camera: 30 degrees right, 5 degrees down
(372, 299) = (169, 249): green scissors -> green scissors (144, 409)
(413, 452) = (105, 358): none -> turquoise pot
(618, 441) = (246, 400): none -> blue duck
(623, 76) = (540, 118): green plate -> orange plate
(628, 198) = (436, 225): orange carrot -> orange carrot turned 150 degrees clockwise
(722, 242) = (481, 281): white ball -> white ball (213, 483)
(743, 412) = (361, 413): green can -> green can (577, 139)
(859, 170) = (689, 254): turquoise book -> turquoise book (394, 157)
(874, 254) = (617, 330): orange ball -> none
--
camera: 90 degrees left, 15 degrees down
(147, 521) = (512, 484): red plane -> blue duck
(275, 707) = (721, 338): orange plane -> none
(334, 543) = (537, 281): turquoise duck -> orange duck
---
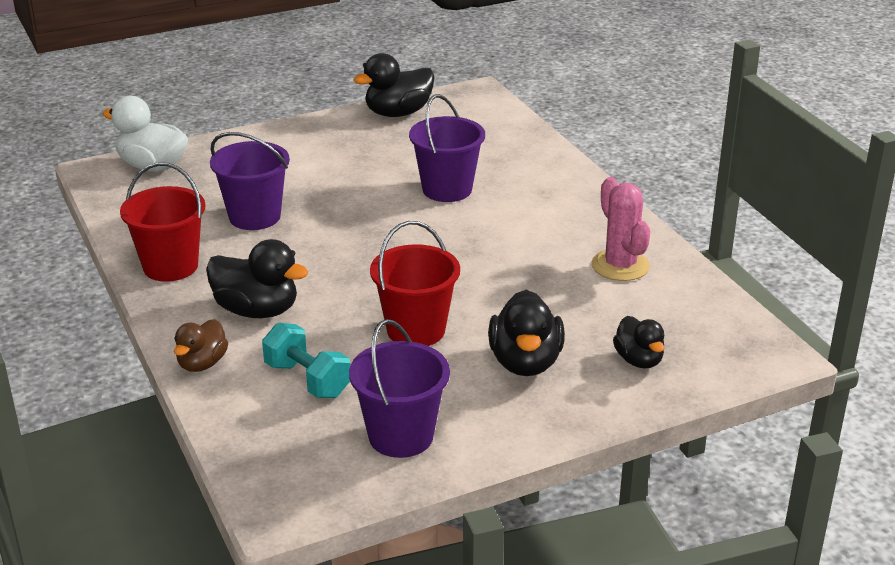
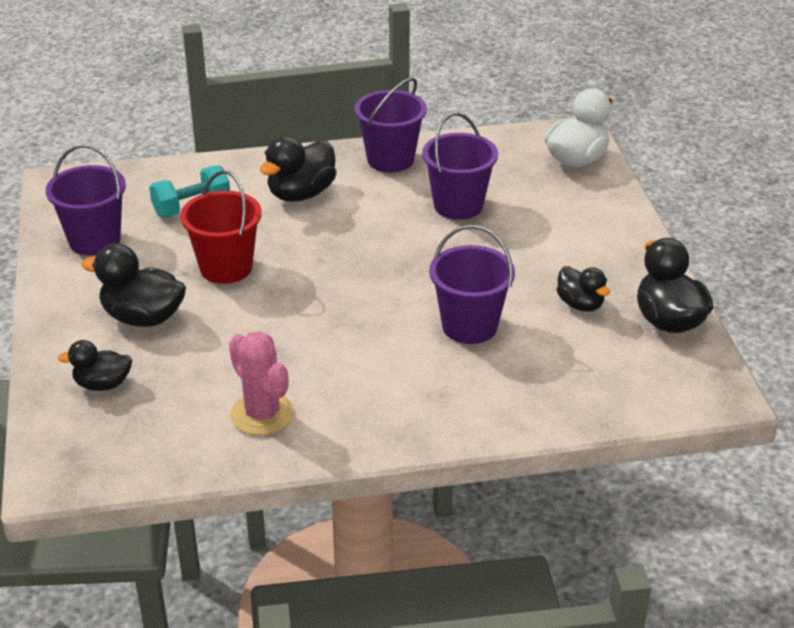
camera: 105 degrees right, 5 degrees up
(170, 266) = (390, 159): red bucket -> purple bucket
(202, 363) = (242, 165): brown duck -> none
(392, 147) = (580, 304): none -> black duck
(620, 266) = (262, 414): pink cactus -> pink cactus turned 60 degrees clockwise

### What this task involves
Search the data for "none". Copy each line that has it.

### Result for this task
(413, 452) = (105, 358): none -> turquoise pot
(618, 441) = (246, 400): none -> blue duck
(874, 254) = (617, 330): orange ball -> none
(275, 707) = (721, 338): orange plane -> none
(202, 363) = (242, 165): brown duck -> none
(392, 147) = (580, 304): none -> black duck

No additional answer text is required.